## Task objective
Using the data beneath this instruction, retype only the lines from the one that contains "yellow triangle: (370, 658)" down to the one that contains "purple rectangle: (618, 235)", both included, exactly as they appear.

[Saved data entries]
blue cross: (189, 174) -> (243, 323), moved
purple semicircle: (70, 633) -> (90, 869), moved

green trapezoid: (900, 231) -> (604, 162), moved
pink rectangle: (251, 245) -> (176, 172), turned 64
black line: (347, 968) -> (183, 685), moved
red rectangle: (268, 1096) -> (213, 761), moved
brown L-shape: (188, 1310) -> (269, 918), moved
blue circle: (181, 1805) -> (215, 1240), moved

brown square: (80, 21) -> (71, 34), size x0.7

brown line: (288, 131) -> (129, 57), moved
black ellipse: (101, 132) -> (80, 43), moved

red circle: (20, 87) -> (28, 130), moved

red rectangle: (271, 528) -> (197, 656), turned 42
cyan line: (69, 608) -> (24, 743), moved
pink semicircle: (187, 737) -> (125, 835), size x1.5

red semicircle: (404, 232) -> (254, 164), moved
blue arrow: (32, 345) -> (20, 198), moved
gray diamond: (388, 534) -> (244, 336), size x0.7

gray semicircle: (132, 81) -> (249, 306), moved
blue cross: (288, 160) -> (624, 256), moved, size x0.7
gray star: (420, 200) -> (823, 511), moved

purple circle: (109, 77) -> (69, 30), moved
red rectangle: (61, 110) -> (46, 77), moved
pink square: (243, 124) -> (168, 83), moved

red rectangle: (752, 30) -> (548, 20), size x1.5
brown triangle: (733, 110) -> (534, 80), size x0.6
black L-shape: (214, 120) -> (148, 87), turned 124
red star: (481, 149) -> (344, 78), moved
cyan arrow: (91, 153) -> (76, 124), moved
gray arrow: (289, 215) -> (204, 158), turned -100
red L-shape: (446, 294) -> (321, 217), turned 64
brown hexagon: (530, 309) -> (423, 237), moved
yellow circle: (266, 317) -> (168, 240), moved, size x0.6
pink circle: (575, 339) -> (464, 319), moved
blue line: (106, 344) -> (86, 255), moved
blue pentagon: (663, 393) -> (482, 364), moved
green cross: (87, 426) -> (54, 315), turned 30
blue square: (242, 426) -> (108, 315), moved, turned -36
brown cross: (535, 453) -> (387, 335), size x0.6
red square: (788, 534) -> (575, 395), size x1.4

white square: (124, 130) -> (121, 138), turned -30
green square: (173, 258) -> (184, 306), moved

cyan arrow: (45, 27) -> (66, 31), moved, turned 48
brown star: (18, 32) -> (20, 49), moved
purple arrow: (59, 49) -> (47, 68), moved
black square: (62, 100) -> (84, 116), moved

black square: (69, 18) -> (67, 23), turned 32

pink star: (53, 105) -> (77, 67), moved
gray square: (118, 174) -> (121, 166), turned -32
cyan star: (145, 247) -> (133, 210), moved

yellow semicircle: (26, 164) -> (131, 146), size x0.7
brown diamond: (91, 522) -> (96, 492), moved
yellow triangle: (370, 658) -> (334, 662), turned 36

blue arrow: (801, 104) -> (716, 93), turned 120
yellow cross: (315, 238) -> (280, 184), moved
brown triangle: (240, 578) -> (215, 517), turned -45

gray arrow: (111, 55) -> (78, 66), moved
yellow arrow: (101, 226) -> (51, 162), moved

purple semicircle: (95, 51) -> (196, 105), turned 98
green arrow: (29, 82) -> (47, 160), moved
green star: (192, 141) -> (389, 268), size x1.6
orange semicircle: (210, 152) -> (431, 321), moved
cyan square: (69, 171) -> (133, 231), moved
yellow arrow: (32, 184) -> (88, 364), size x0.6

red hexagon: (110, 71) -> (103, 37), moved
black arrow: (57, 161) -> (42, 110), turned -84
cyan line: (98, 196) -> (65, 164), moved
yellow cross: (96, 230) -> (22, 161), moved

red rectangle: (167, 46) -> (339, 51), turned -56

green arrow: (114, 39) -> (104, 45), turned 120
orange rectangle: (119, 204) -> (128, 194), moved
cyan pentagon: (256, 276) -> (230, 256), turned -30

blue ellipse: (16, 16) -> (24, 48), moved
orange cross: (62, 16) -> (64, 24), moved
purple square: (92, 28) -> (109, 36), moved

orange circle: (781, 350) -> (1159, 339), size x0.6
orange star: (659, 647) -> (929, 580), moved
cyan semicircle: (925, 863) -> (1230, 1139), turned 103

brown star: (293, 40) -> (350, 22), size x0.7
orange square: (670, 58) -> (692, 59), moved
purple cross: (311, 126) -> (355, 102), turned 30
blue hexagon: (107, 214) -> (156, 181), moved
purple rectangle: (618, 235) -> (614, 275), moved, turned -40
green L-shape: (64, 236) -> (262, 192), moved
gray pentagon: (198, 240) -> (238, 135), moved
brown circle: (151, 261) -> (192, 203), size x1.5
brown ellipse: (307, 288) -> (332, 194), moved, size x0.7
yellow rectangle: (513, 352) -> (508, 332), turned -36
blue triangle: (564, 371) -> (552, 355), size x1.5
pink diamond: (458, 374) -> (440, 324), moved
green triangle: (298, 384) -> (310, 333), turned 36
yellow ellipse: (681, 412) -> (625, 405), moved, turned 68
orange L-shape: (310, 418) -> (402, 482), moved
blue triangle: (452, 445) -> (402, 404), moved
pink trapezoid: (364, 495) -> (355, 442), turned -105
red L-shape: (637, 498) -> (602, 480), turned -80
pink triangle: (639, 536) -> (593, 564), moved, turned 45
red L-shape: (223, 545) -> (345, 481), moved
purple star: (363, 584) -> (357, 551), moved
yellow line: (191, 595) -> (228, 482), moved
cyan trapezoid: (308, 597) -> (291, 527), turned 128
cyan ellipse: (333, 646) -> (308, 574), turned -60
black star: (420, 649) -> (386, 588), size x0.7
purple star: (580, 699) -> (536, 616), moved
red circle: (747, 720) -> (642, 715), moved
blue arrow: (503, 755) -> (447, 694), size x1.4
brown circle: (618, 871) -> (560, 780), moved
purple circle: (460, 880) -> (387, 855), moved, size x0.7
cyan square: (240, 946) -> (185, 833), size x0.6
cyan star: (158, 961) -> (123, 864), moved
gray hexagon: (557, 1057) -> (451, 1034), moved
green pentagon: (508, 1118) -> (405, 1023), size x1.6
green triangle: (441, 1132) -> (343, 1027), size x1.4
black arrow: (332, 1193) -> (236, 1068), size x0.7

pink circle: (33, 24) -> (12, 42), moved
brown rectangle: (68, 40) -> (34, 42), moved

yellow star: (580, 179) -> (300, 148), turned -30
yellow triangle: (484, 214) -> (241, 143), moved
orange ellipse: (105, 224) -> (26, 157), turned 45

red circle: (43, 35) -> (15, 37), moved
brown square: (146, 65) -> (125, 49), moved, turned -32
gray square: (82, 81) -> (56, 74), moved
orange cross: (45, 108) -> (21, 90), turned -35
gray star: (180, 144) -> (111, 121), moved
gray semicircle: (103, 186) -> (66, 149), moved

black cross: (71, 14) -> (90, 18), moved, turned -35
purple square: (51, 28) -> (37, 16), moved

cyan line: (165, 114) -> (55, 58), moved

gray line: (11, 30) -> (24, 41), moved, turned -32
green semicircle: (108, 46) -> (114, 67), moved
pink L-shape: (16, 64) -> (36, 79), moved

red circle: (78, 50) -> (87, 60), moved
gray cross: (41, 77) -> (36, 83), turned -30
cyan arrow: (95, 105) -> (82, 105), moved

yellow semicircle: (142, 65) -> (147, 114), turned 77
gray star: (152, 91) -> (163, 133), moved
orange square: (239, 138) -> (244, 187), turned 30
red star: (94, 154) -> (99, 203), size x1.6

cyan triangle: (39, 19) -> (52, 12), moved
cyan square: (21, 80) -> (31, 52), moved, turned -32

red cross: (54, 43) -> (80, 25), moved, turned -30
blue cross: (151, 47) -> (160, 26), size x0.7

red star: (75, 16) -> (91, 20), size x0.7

## Written answer
yellow triangle: (370, 658) -> (334, 662), turned 36

blue arrow: (801, 104) -> (716, 93), turned 120
yellow cross: (315, 238) -> (280, 184), moved
brown triangle: (240, 578) -> (215, 517), turned -45

gray arrow: (111, 55) -> (78, 66), moved
yellow arrow: (101, 226) -> (51, 162), moved

purple semicircle: (95, 51) -> (196, 105), turned 98
green arrow: (29, 82) -> (47, 160), moved
green star: (192, 141) -> (389, 268), size x1.6
orange semicircle: (210, 152) -> (431, 321), moved
cyan square: (69, 171) -> (133, 231), moved
yellow arrow: (32, 184) -> (88, 364), size x0.6

red hexagon: (110, 71) -> (103, 37), moved
black arrow: (57, 161) -> (42, 110), turned -84
cyan line: (98, 196) -> (65, 164), moved
yellow cross: (96, 230) -> (22, 161), moved

red rectangle: (167, 46) -> (339, 51), turned -56

green arrow: (114, 39) -> (104, 45), turned 120
orange rectangle: (119, 204) -> (128, 194), moved
cyan pentagon: (256, 276) -> (230, 256), turned -30

blue ellipse: (16, 16) -> (24, 48), moved
orange cross: (62, 16) -> (64, 24), moved
purple square: (92, 28) -> (109, 36), moved

orange circle: (781, 350) -> (1159, 339), size x0.6
orange star: (659, 647) -> (929, 580), moved
cyan semicircle: (925, 863) -> (1230, 1139), turned 103

brown star: (293, 40) -> (350, 22), size x0.7
orange square: (670, 58) -> (692, 59), moved
purple cross: (311, 126) -> (355, 102), turned 30
blue hexagon: (107, 214) -> (156, 181), moved
purple rectangle: (618, 235) -> (614, 275), moved, turned -40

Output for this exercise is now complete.